▶ [PROMPT] Using the data below, return word for word every line from the one holding "R1: 1.8k (5V, N_20) -> 1.8k (N_5, N_20)" down to the one holding "R5: 390 (5V, N_5) -> 390 (GND, N_18)". Leave pictures out.

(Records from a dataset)
>>>>

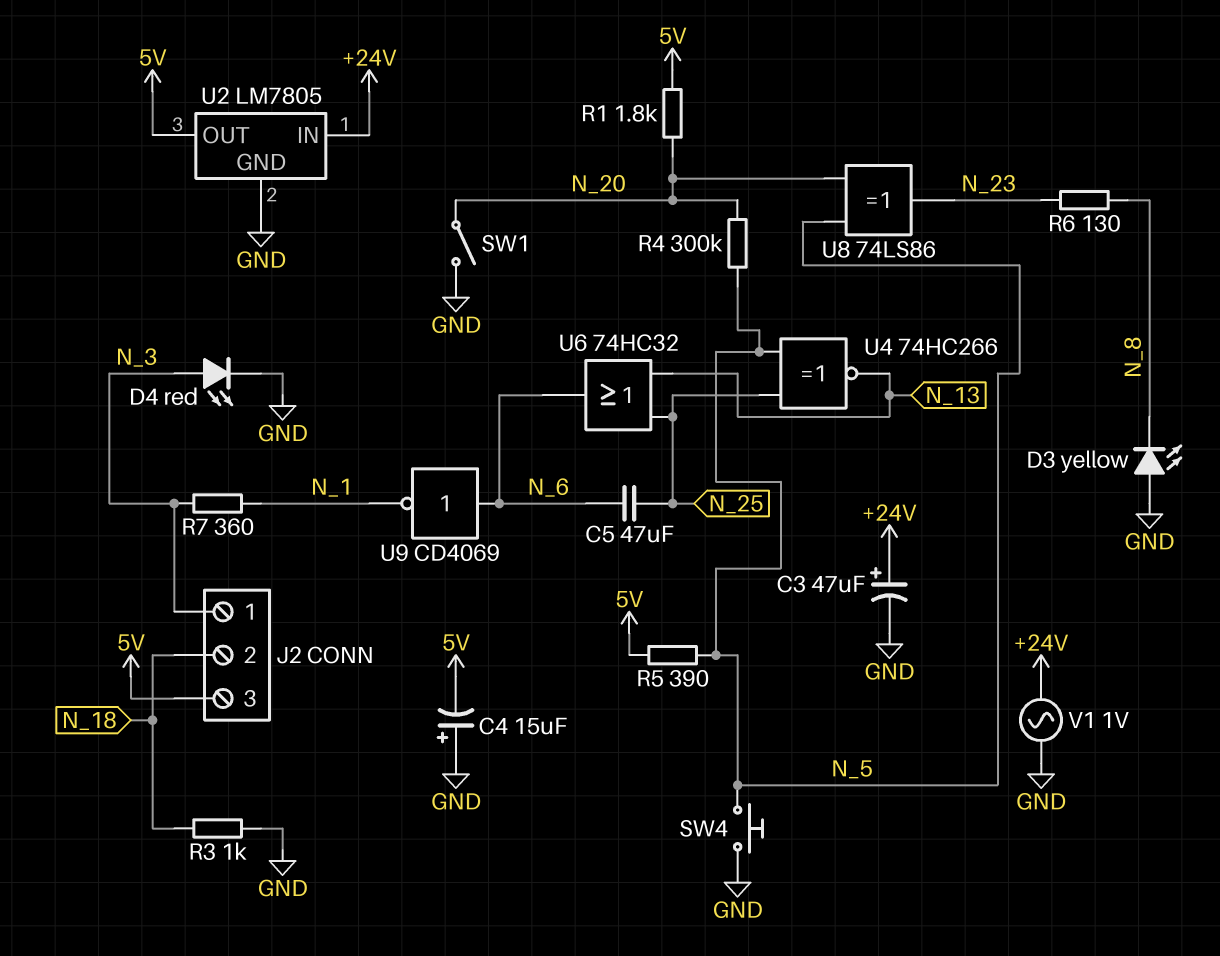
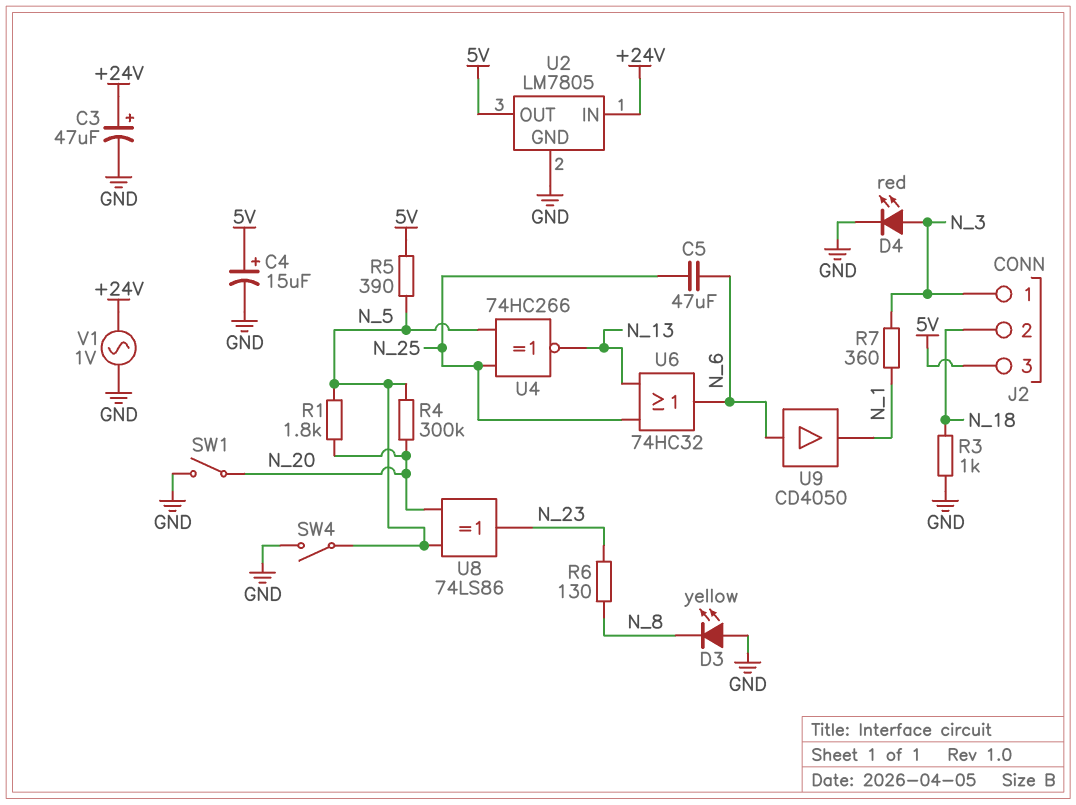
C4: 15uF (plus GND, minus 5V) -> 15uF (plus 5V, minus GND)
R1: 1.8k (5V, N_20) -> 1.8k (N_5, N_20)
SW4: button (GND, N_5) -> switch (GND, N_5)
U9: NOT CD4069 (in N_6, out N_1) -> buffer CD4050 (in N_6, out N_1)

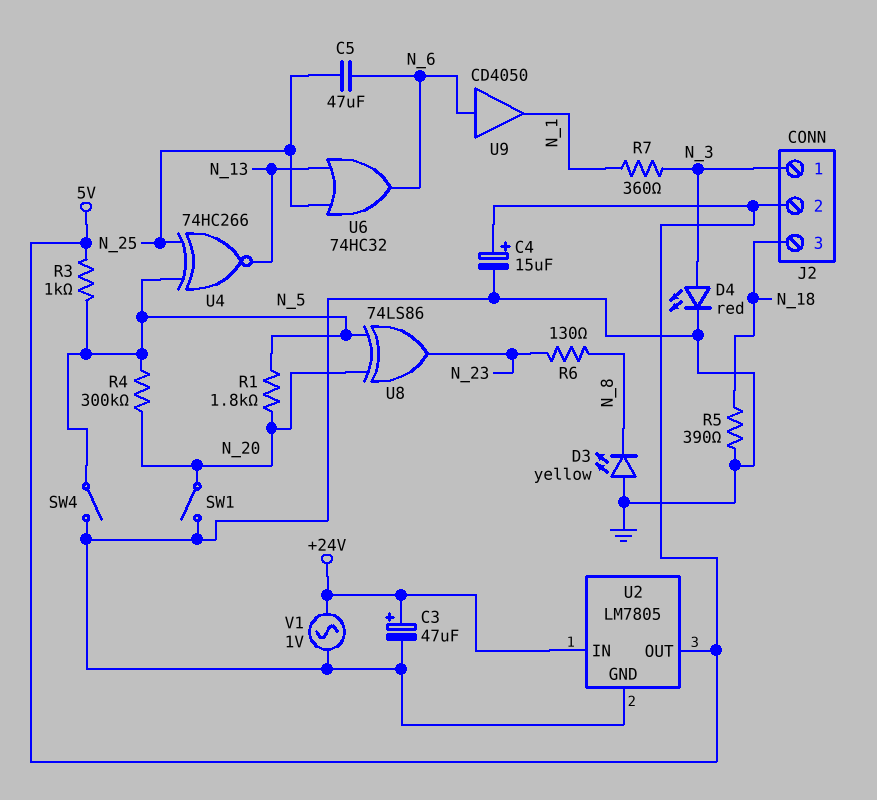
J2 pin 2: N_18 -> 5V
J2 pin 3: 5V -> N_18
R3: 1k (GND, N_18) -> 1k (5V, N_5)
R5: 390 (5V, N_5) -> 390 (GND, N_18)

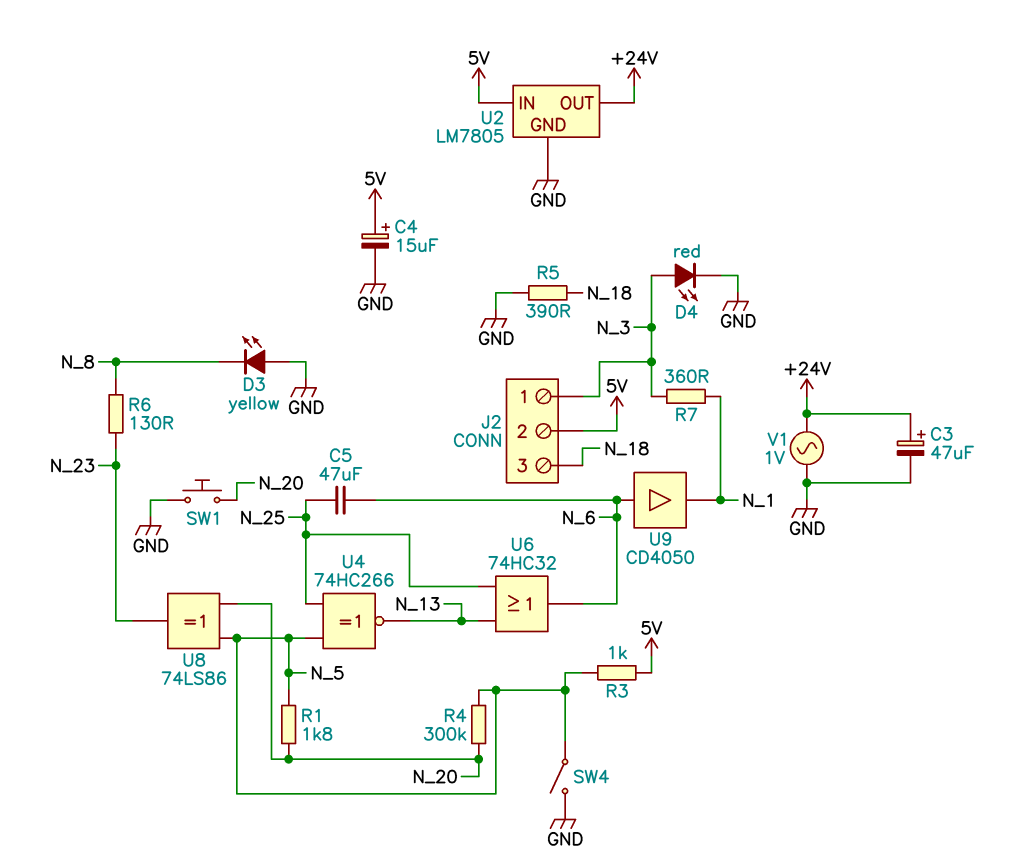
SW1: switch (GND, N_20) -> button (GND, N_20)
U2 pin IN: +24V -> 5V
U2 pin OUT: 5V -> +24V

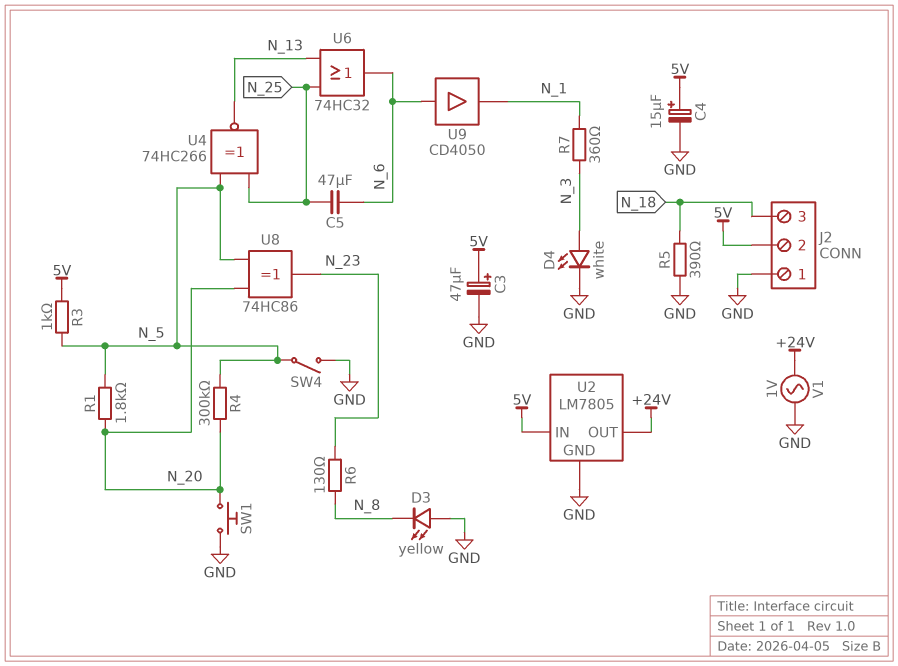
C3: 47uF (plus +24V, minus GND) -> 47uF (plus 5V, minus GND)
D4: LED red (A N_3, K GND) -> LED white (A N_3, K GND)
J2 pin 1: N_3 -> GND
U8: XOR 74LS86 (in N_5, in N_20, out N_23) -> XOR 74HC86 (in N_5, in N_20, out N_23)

<<<<

▶ [WRITTEN REPLY]
R1: 1.8k (5V, N_20) -> 1.8k (N_5, N_20)
SW4: button (GND, N_5) -> switch (GND, N_5)
U9: NOT CD4069 (in N_6, out N_1) -> buffer CD4050 (in N_6, out N_1)

J2 pin 2: N_18 -> 5V
J2 pin 3: 5V -> N_18
R3: 1k (GND, N_18) -> 1k (5V, N_5)
R5: 390 (5V, N_5) -> 390 (GND, N_18)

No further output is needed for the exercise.